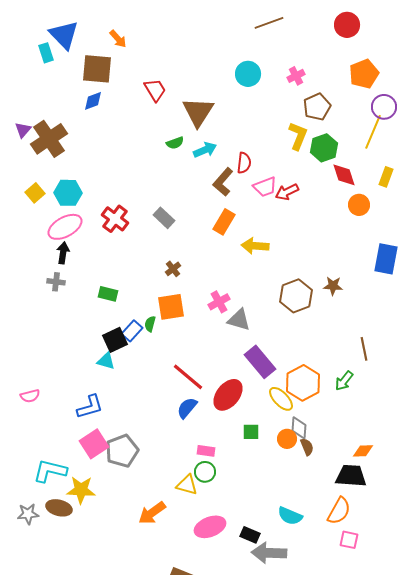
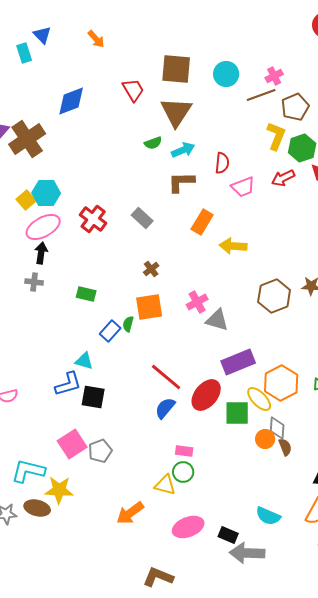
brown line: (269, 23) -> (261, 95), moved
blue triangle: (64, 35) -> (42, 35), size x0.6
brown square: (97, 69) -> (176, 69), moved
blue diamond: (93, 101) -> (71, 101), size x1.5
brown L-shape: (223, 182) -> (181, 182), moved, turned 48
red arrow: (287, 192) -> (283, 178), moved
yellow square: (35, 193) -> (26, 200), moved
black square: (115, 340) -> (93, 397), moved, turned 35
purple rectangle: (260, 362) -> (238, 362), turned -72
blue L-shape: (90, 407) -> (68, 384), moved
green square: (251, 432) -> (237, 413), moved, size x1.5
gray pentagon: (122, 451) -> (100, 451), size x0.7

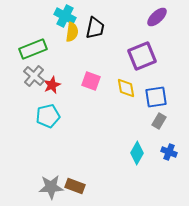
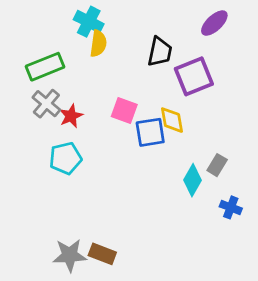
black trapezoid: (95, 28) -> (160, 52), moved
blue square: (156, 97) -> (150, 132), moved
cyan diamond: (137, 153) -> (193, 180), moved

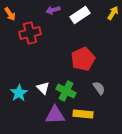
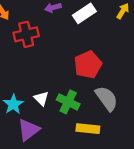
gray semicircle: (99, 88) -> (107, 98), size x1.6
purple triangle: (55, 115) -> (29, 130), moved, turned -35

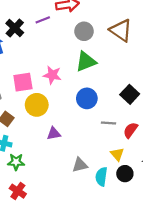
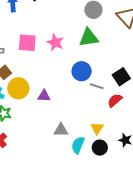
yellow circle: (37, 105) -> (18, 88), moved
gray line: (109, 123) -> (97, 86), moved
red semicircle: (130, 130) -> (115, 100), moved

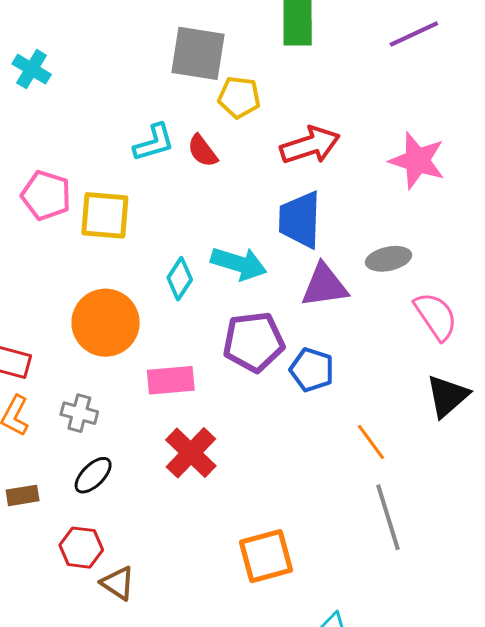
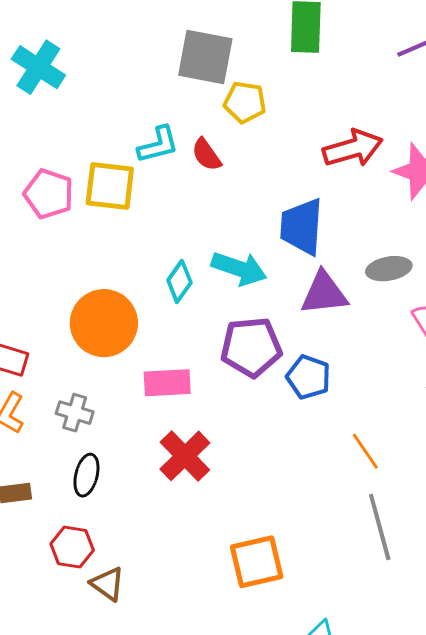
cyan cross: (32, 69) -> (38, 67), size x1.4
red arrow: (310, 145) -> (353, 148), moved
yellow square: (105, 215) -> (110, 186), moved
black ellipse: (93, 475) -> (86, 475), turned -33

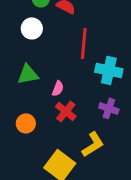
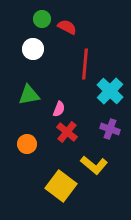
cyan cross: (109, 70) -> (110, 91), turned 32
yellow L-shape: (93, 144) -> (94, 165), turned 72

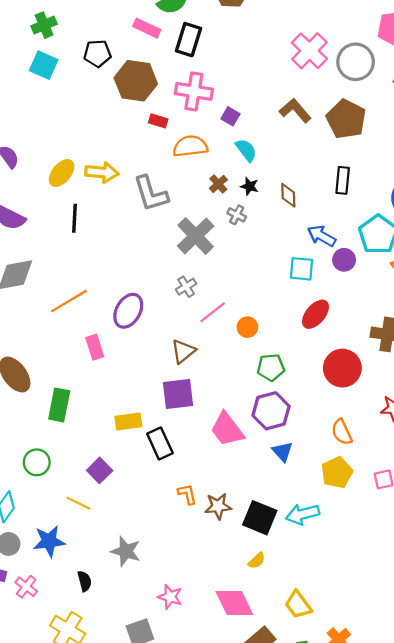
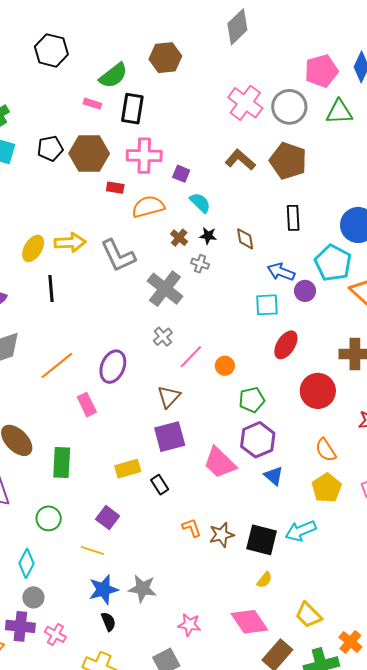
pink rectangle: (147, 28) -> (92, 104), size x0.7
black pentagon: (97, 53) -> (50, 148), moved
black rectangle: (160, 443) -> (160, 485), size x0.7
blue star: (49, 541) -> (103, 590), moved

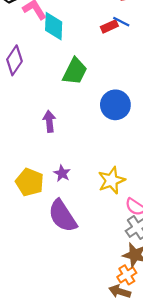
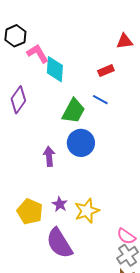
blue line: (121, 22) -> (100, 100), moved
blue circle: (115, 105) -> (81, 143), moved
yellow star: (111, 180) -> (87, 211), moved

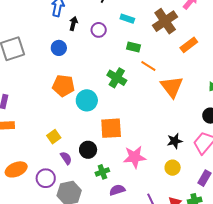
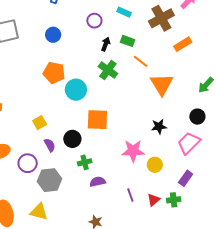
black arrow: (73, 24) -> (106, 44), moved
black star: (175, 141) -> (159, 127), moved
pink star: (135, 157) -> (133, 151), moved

________________________________________

REQUIRED WORK :: Please copy out from the data above, without any picture, exactly the lines running from the one that holds "blue diamond: (93, 101)" through the one that holds "purple triangle: (55, 115)", and nothing beyond them.

ANSWER SECTION ::
blue diamond: (93, 101) -> (71, 101), size x1.5
brown L-shape: (223, 182) -> (181, 182), moved, turned 48
red arrow: (287, 192) -> (283, 178), moved
yellow square: (35, 193) -> (26, 200), moved
black square: (115, 340) -> (93, 397), moved, turned 35
purple rectangle: (260, 362) -> (238, 362), turned -72
blue L-shape: (90, 407) -> (68, 384), moved
green square: (251, 432) -> (237, 413), moved, size x1.5
gray pentagon: (122, 451) -> (100, 451), size x0.7

black trapezoid: (95, 28) -> (160, 52), moved
blue square: (156, 97) -> (150, 132), moved
cyan diamond: (137, 153) -> (193, 180), moved

gray semicircle: (99, 88) -> (107, 98), size x1.6
purple triangle: (55, 115) -> (29, 130), moved, turned -35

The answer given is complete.